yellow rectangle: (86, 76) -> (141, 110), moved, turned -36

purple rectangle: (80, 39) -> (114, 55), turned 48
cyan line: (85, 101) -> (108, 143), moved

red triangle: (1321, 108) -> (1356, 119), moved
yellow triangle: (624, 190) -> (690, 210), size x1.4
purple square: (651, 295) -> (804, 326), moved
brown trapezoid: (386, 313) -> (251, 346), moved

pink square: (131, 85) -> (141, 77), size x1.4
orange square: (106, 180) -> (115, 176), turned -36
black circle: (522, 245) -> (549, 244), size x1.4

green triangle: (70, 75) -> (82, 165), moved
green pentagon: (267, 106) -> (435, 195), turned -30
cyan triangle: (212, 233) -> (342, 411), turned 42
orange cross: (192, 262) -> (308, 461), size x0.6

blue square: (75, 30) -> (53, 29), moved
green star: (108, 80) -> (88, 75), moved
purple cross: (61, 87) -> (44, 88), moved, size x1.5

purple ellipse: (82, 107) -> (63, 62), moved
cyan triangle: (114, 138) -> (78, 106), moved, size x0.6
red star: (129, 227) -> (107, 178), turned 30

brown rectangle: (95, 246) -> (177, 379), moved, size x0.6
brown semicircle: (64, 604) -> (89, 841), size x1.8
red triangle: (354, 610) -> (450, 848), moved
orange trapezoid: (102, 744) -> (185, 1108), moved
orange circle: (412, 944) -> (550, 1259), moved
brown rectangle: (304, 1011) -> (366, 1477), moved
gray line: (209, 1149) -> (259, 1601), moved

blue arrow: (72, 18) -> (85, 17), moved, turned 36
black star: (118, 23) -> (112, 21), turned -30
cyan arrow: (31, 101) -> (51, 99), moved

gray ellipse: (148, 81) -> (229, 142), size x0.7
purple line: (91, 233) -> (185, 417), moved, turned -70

* * *

Show the lines where the word "trapezoid" appears in the entries.

# ANSWER AREA
brown trapezoid: (386, 313) -> (251, 346), moved
orange trapezoid: (102, 744) -> (185, 1108), moved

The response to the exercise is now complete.